*WHAT THE EXERCISE ASKS*:
Nothing but a number is wanted here: the count of lines in the data holding the word "none".

*MATERIALS PROVIDED*:
▼

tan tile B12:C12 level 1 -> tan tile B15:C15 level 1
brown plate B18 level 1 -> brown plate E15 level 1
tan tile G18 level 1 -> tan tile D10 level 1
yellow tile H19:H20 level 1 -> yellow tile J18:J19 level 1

▲
▼

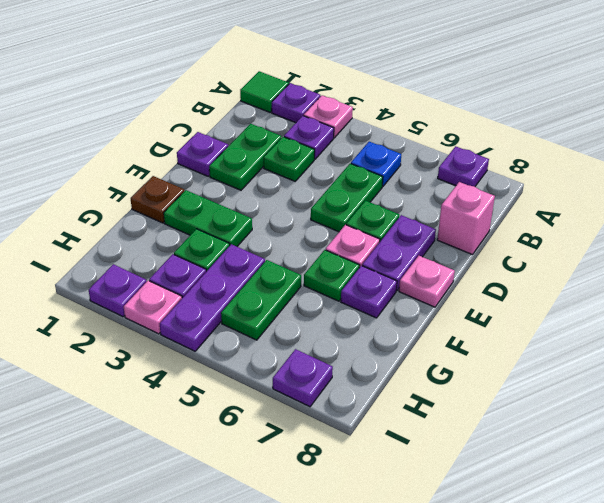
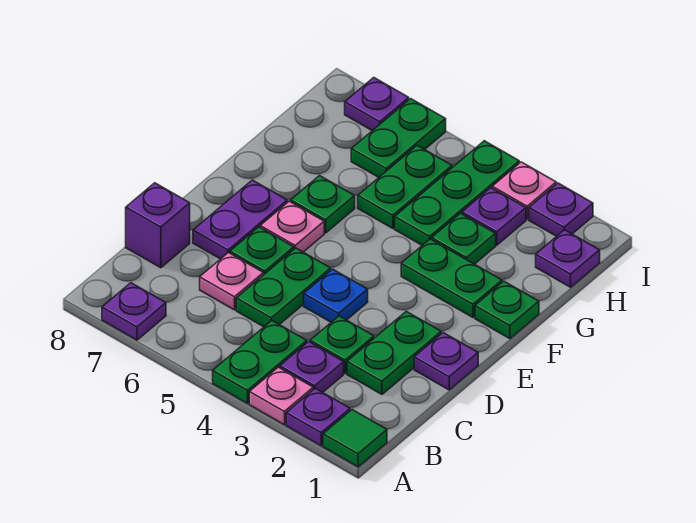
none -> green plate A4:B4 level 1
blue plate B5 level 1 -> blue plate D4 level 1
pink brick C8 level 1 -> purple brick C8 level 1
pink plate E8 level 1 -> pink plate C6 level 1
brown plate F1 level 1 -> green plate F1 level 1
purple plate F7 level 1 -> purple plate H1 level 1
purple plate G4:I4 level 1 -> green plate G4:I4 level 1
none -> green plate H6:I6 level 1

▲
▼

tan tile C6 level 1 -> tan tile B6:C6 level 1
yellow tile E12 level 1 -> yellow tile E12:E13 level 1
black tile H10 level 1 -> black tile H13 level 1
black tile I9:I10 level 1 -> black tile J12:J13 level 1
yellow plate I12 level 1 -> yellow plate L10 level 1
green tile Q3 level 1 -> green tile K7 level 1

▲

*RESULT OF THIS TASK*:
2